Give the count of lines below that include the word "pink", and say nothing else.

───── INFORMATION SUPPLIED

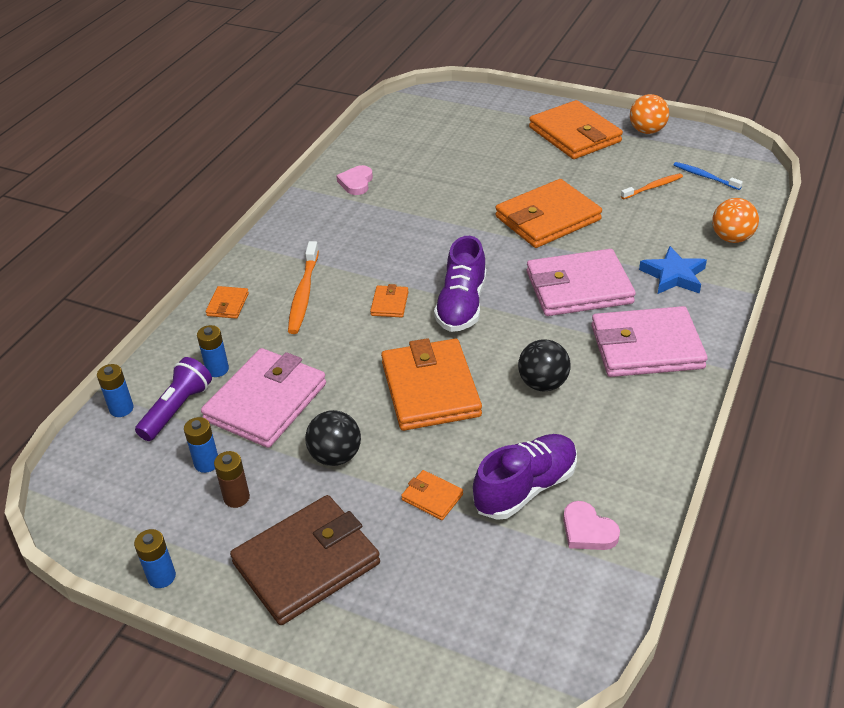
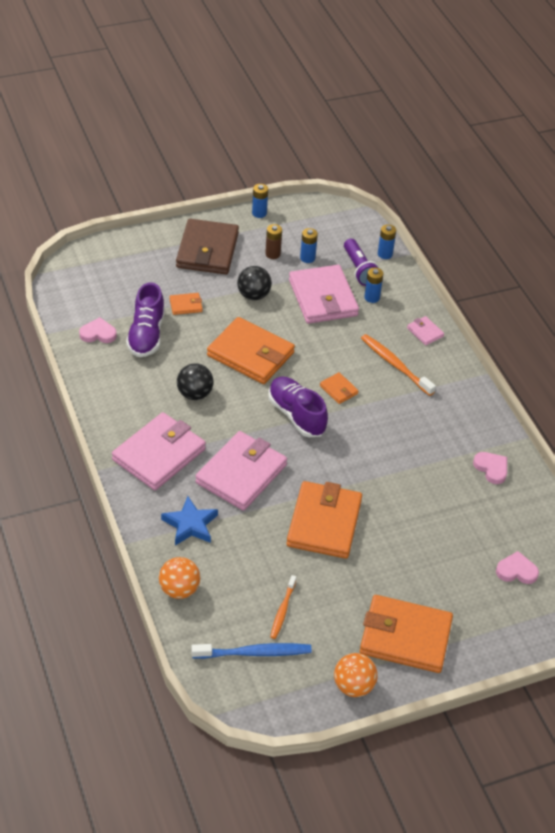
camera: 130 degrees right, 5 degrees up
(228, 304) = (425, 332): orange wallet -> pink wallet
(440, 127) = (516, 571): none -> pink heart
(705, 176) = (254, 653): blue toothbrush -> blue toothbrush, size x1.58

──────────

WRITTEN RESPONSE> 2